** Opening Input material block **

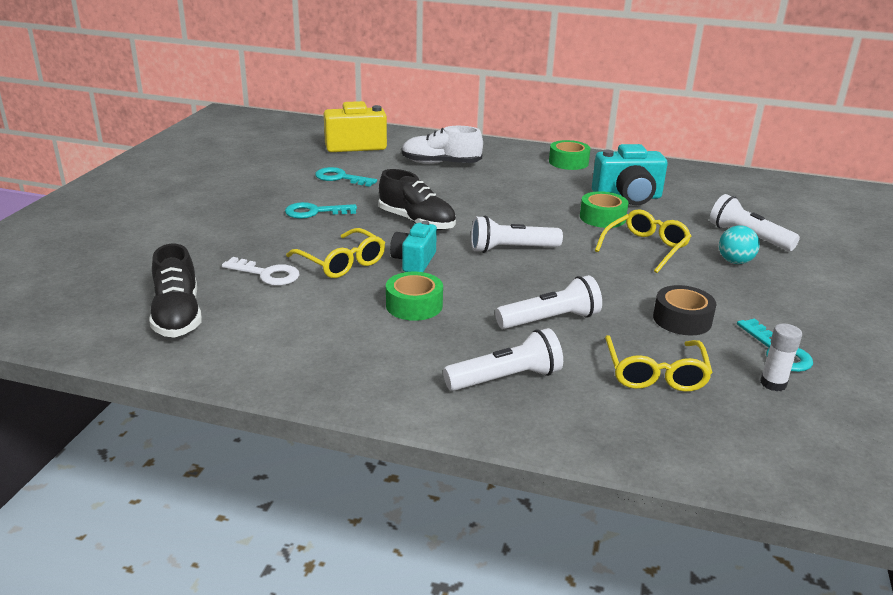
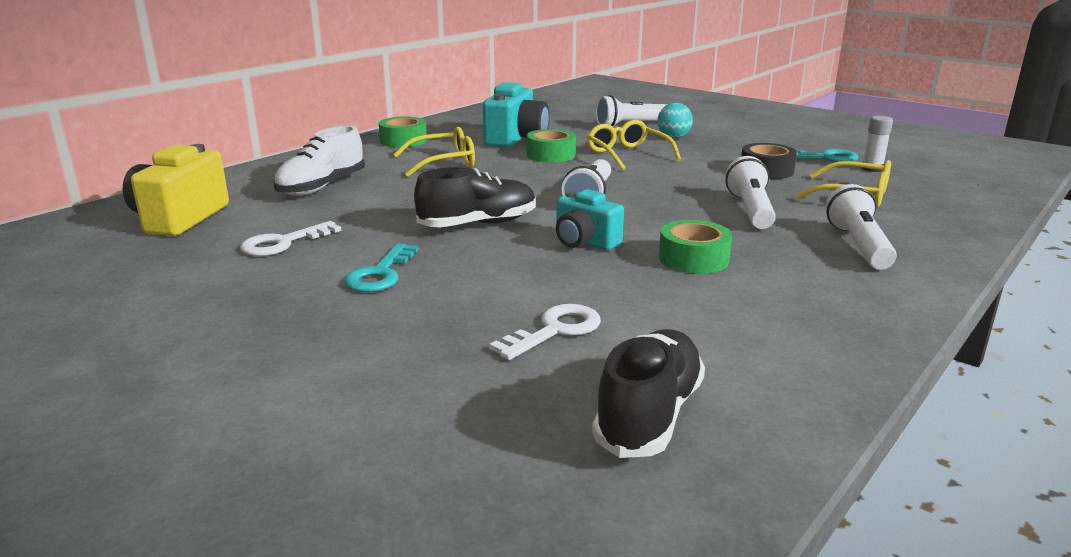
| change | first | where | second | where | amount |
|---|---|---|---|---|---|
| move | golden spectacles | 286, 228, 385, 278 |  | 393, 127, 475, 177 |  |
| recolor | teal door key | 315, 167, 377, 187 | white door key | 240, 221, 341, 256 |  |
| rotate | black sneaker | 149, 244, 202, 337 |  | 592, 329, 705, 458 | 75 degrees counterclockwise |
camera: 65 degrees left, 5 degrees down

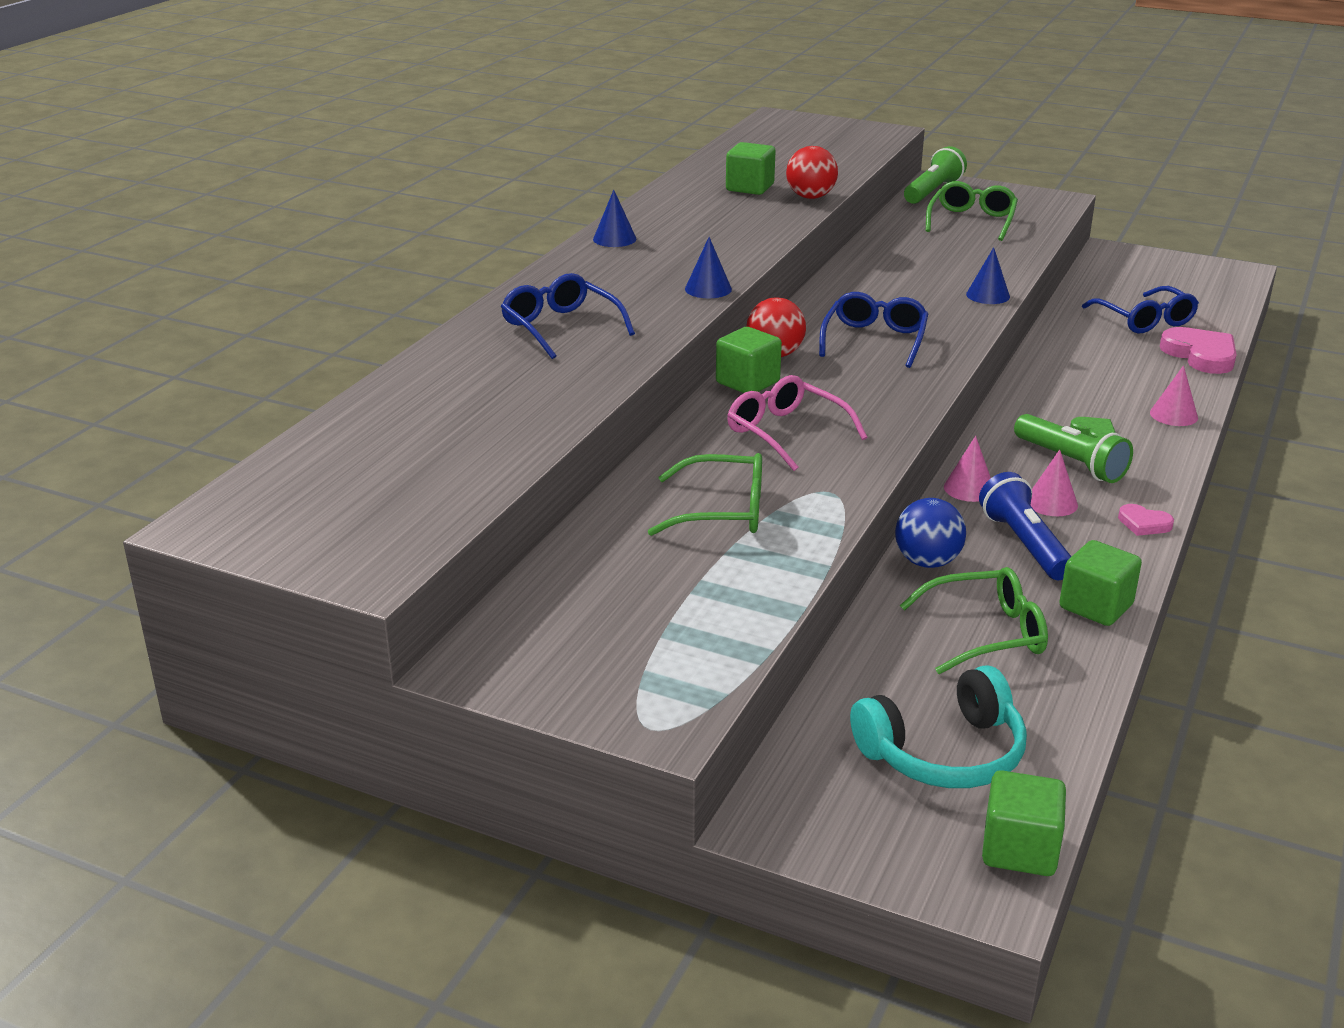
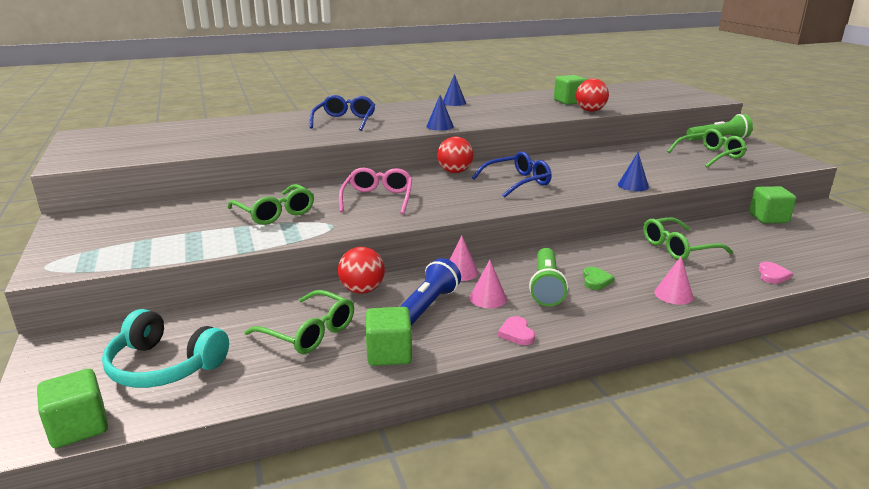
| change | first | where | second | where | amount |
|---|---|---|---|---|---|
| delete | royal blue spectacles | 1082, 286, 1199, 333 |  |  |  |
| insert |  |  | leaf-green spectacles | 643, 217, 733, 260 |  |
| move | leaf-green cube | 716, 327, 782, 393 |  | 749, 186, 796, 223 |  |
| recolor | royal blue ball | 895, 498, 966, 568 | scarlet ball | 338, 247, 385, 294 |  |
| resize | rosy heart shape | 1160, 327, 1236, 374 |  | 758, 262, 793, 284 | x0.53 |
camera: 45 degrees right, 5 degrees down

** Closing Input material block **

▶ **Instructions to follow**
The preceding listing is to be restated word for word, with every picture omitted.

▶ **Solution for this problem**
| change | first | where | second | where | amount |
|---|---|---|---|---|---|
| move | golden spectacles | 286, 228, 385, 278 |  | 393, 127, 475, 177 |  |
| recolor | teal door key | 315, 167, 377, 187 | white door key | 240, 221, 341, 256 |  |
| rotate | black sneaker | 149, 244, 202, 337 |  | 592, 329, 705, 458 | 75 degrees counterclockwise |
camera: 65 degrees left, 5 degrees down

| change | first | where | second | where | amount |
|---|---|---|---|---|---|
| delete | royal blue spectacles | 1082, 286, 1199, 333 |  |  |  |
| insert |  |  | leaf-green spectacles | 643, 217, 733, 260 |  |
| move | leaf-green cube | 716, 327, 782, 393 |  | 749, 186, 796, 223 |  |
| recolor | royal blue ball | 895, 498, 966, 568 | scarlet ball | 338, 247, 385, 294 |  |
| resize | rosy heart shape | 1160, 327, 1236, 374 |  | 758, 262, 793, 284 | x0.53 |
camera: 45 degrees right, 5 degrees down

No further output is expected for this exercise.